Count every line below in which "plate" occurs, then give only the count.

Top of TASK INPUT

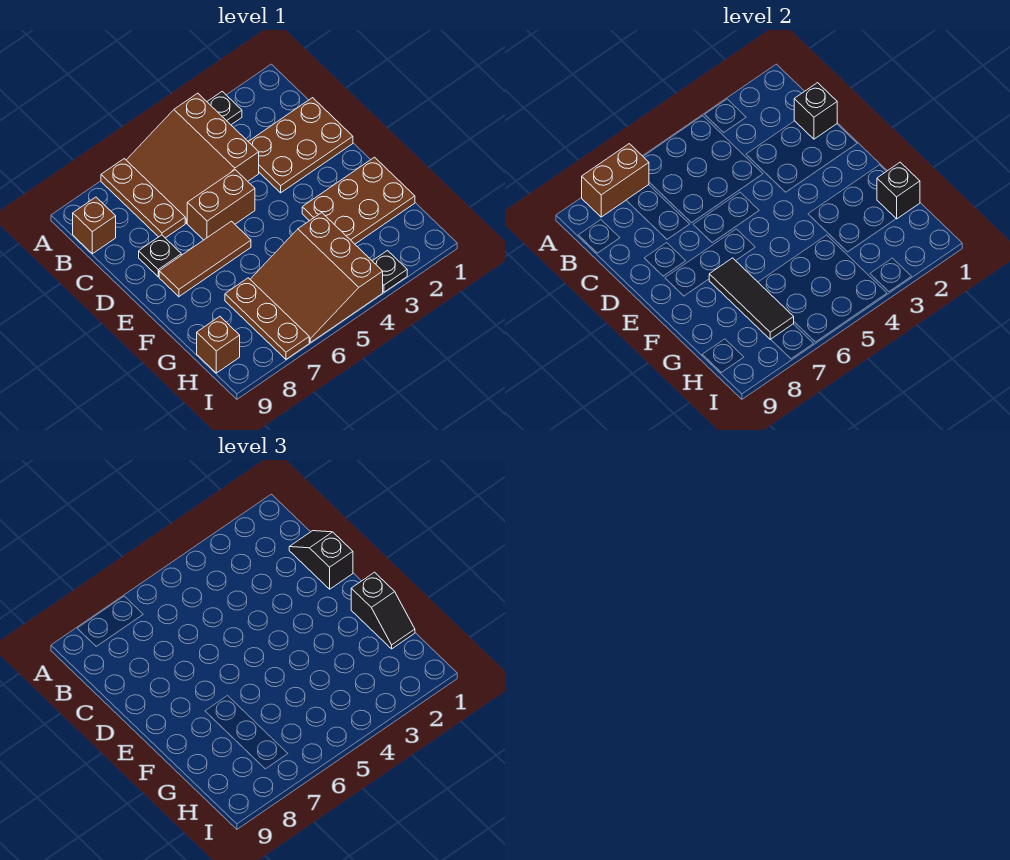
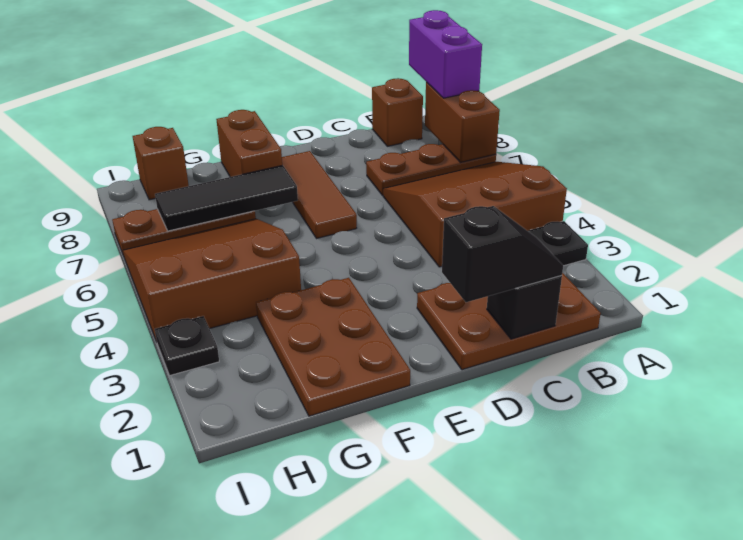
none -> purple brick A8:A9 level 3
brown plate C1:D3 level 1 -> brown plate B1:D2 level 1
brown brick D5:D6 level 1 -> brown brick F8:F9 level 1
black plate D8 level 1 -> none
black slope F1:G1 level 3 top F -> none
black brick G1 level 2 -> none

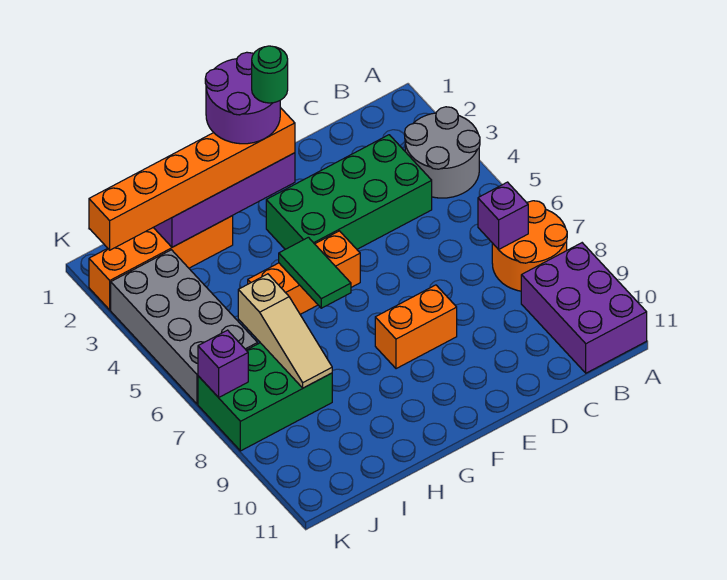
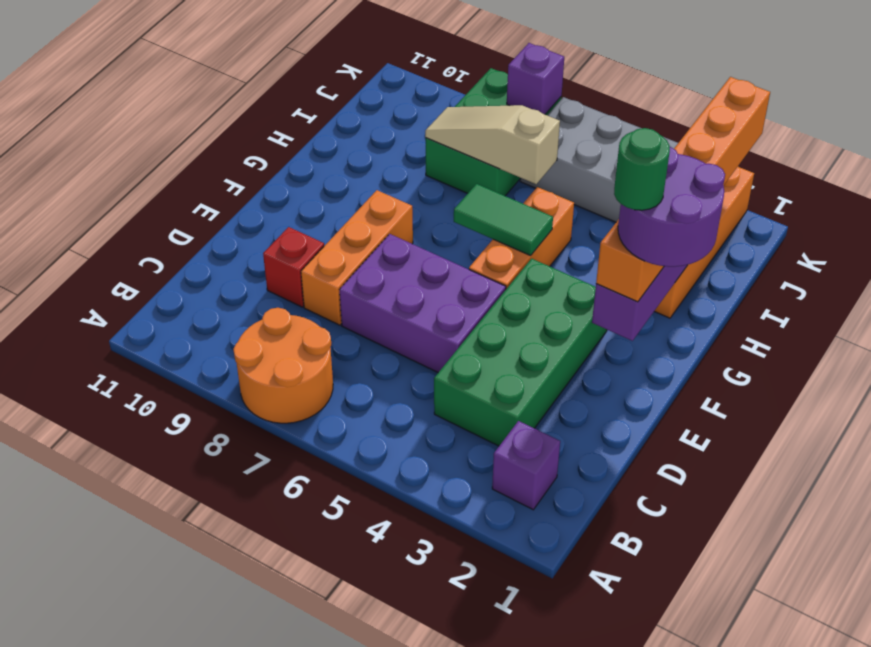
grey round brick A3:B4 level 1 -> none
purple brick A9:B11 level 1 -> purple brick D5:E7 level 1
purple brick B7 level 2 -> purple brick B2 level 1
none -> red brick D9 level 1
orange brick E8:F8 level 1 -> orange brick D8:F8 level 1

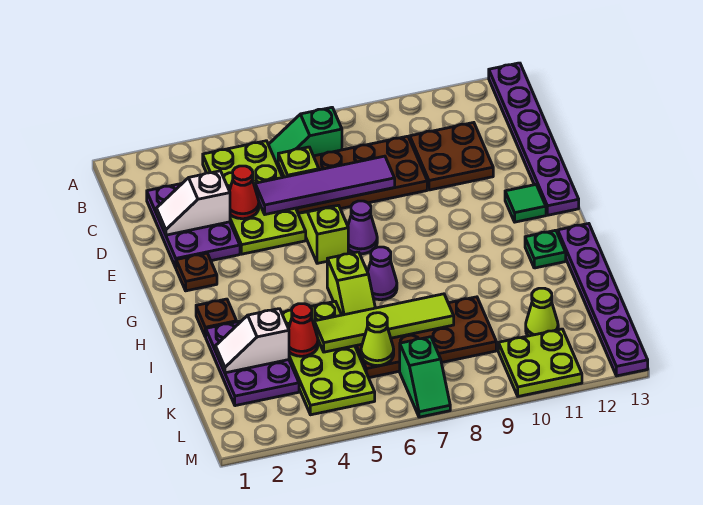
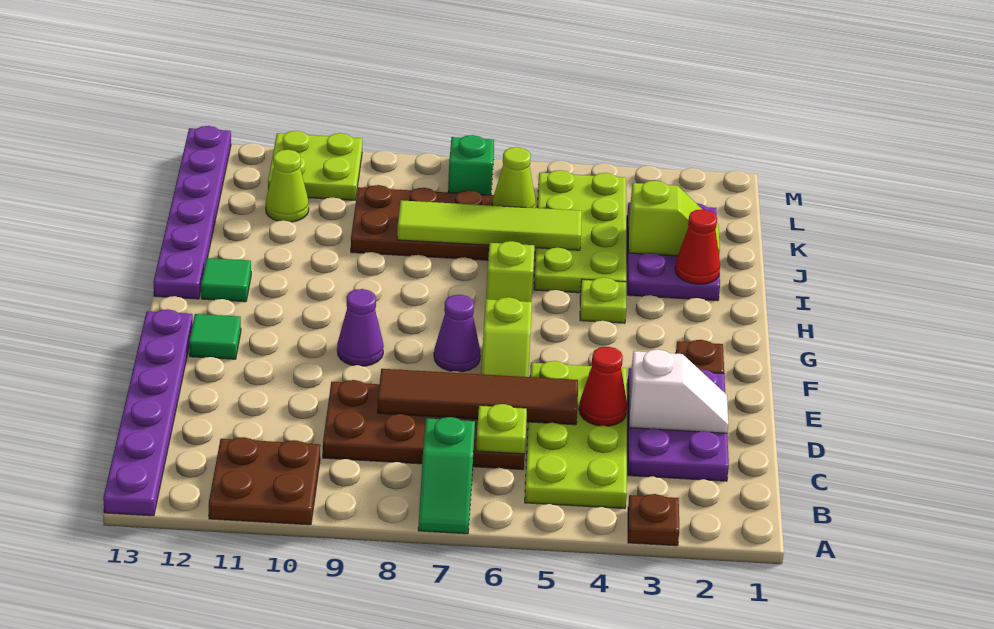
green slope B6:B7 level 1 top 7 -> green slope A7:B7 level 1 top B
brown plate C10:D11 level 1 -> brown plate A10:B11 level 1
purple tile D5:D8 level 2 -> brown tile D5:D8 level 2
brown plate H2 level 1 -> brown plate A3 level 1
none -> lime plate H4 level 1
purple cone H7 level 1 -> purple cone F9 level 1
green plate H12 level 1 -> green tile H12 level 1
white slope J2:J3 level 2 top 3 -> lime slope J2:J3 level 2 top 3
red cone J4 level 2 -> red cone I2 level 2

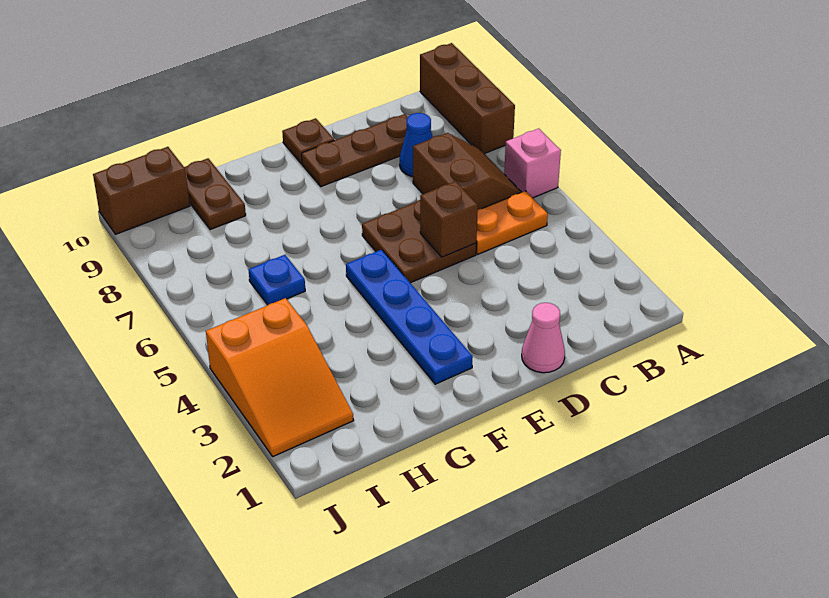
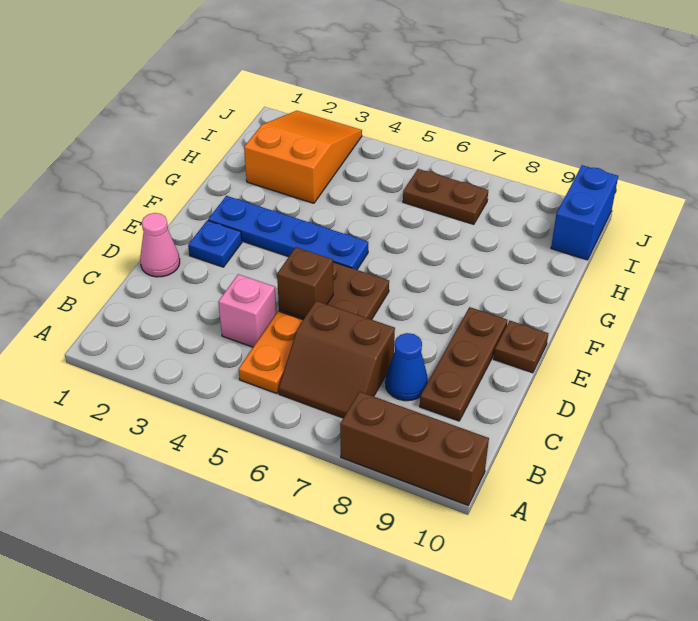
pink brick A6 level 1 -> pink brick C4 level 1
blue plate H6 level 1 -> blue plate E2 level 1
brown plate H9:H10 level 1 -> brown plate I6:I7 level 1
orange slope I2:J4 level 1 top 4 -> orange slope H2:J3 level 1 top H
brown brick I10:J10 level 1 -> blue brick I10:J10 level 1

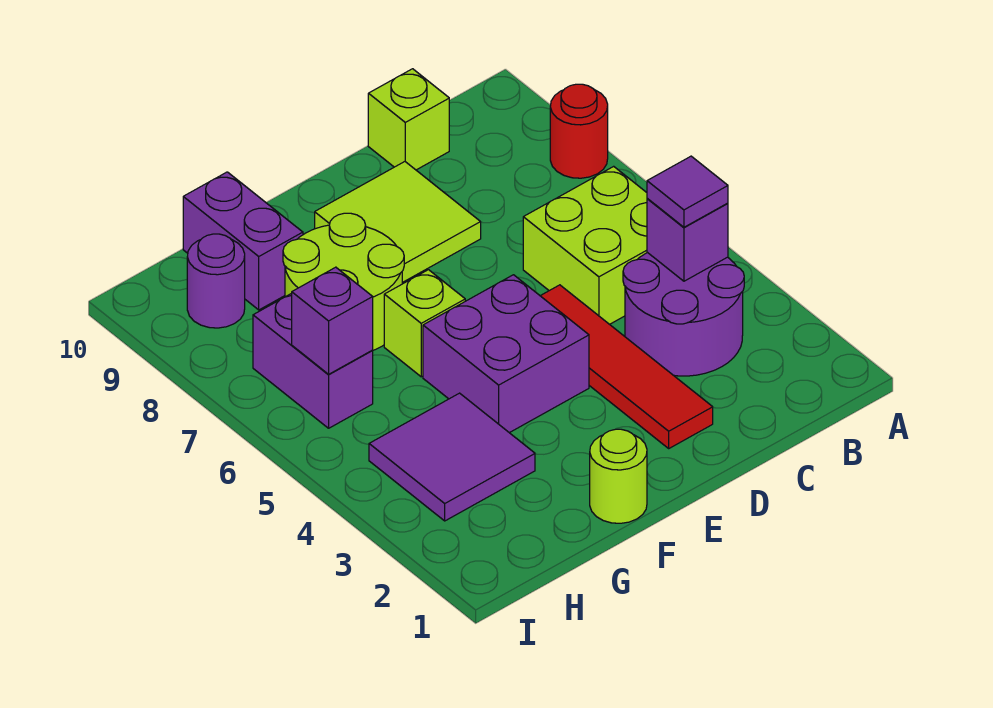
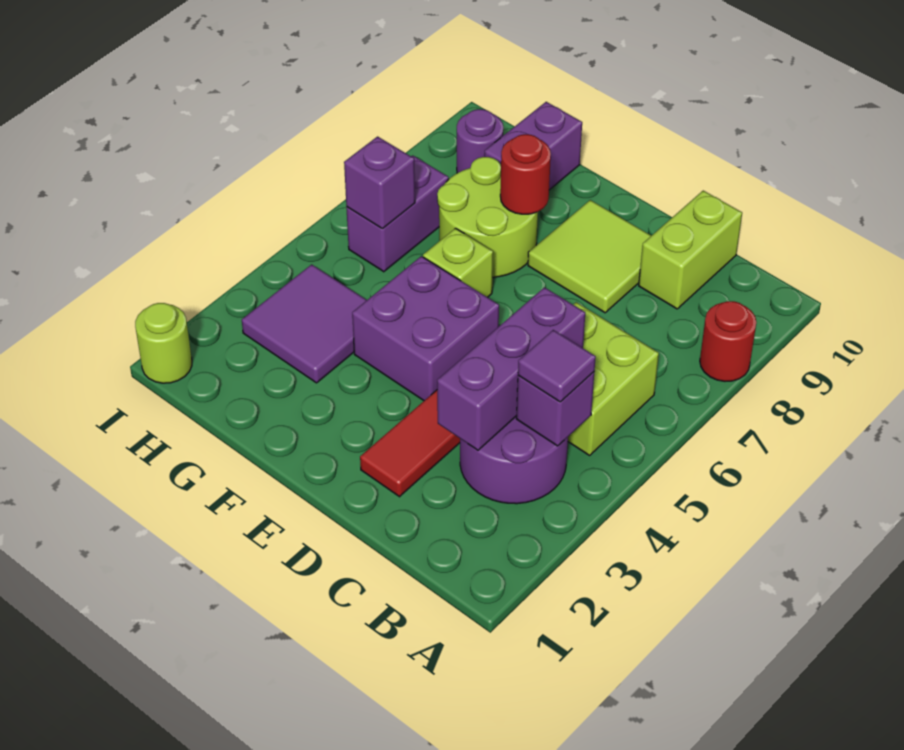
none -> purple brick C3:C5 level 2
lime brick C10 level 1 -> lime brick C9:C10 level 1
lime round brick F1 level 1 -> lime round brick I1 level 1
none -> red round brick F8 level 2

Bottom of TASK INPUT

## ANSWER TO THE PROBLEM:
8